■ SUPPLIED DATA
________
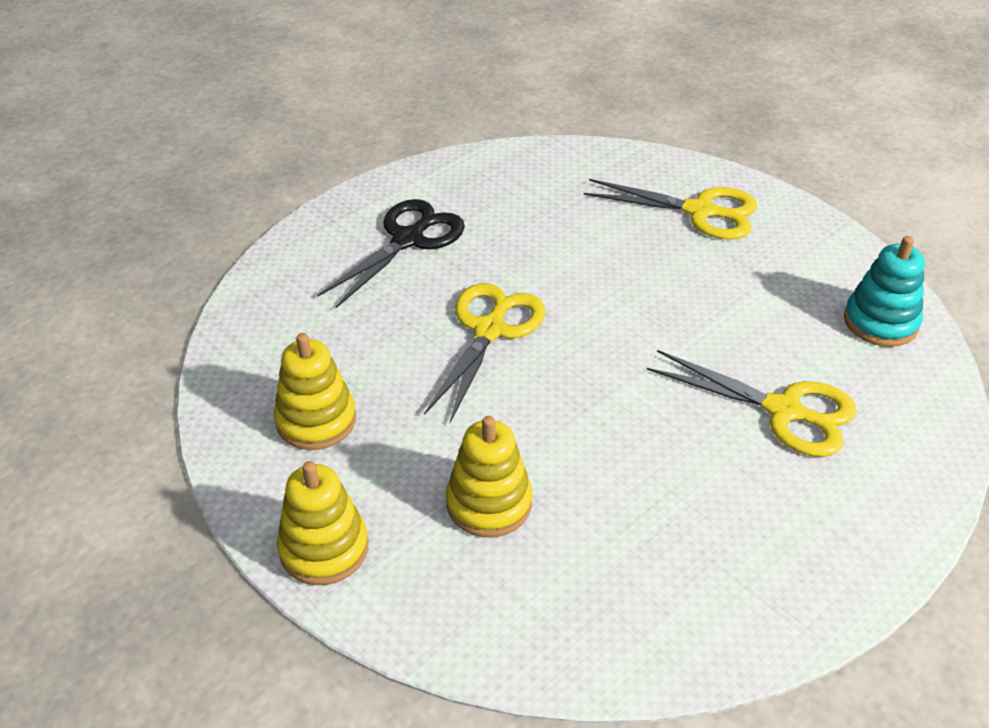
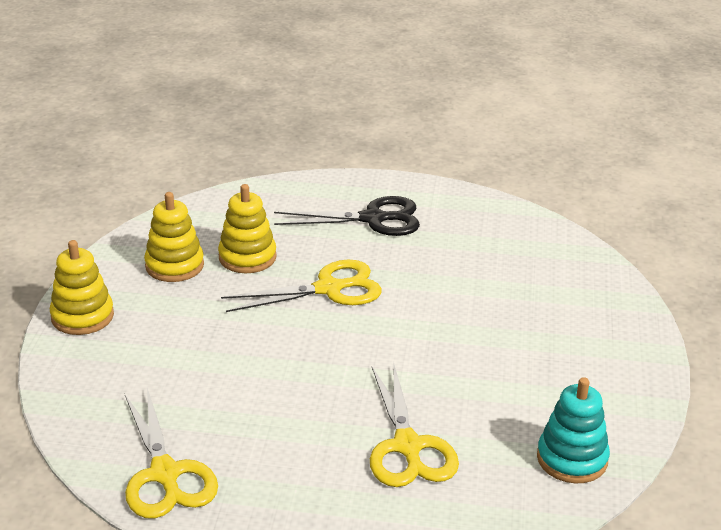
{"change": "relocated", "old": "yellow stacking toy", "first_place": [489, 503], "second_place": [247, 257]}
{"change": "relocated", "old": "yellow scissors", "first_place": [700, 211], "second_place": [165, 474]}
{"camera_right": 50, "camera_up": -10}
________
■ EXERCISE INSTRUCTIONS
A word-for-word reprint of the listing above is needed, minus the pictures.

■ ANSWER TO THE PROBLEM
{"change": "relocated", "old": "yellow stacking toy", "first_place": [489, 503], "second_place": [247, 257]}
{"change": "relocated", "old": "yellow scissors", "first_place": [700, 211], "second_place": [165, 474]}
{"camera_right": 50, "camera_up": -10}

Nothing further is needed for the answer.